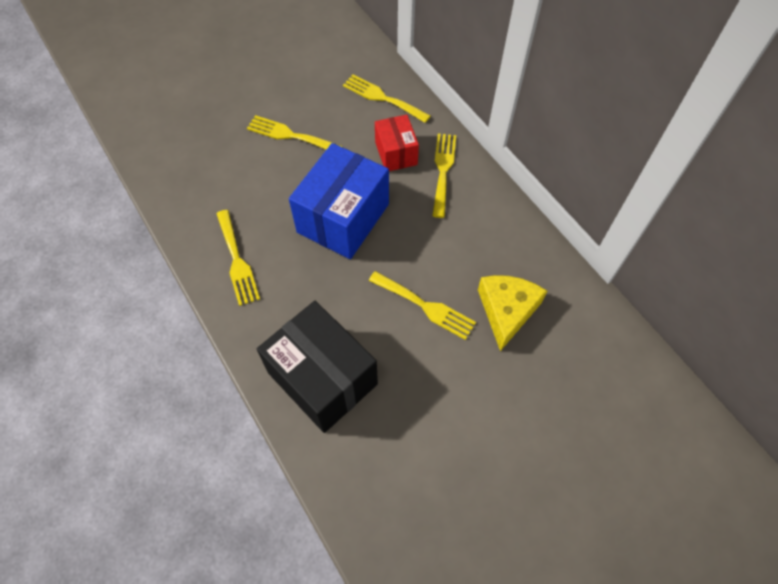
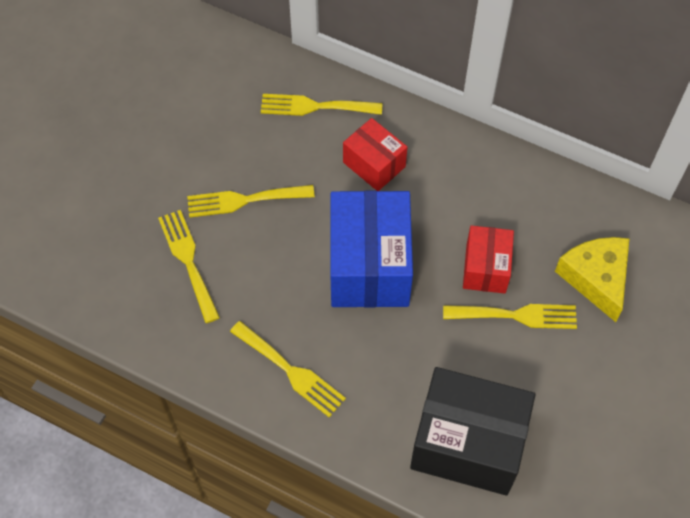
camera: 30 degrees left, 0 degrees up
(426, 261) = (485, 268): none -> red box
(443, 170) = (436, 159): yellow fork -> yellow fork (188, 260)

* * * * * * * * *

▶ _What you should do_
Repeat the whole of the material above exactly, but keep the pictures out.

▶ _Answer for this exercise_
camera: 30 degrees left, 0 degrees up
(426, 261) = (485, 268): none -> red box
(443, 170) = (436, 159): yellow fork -> yellow fork (188, 260)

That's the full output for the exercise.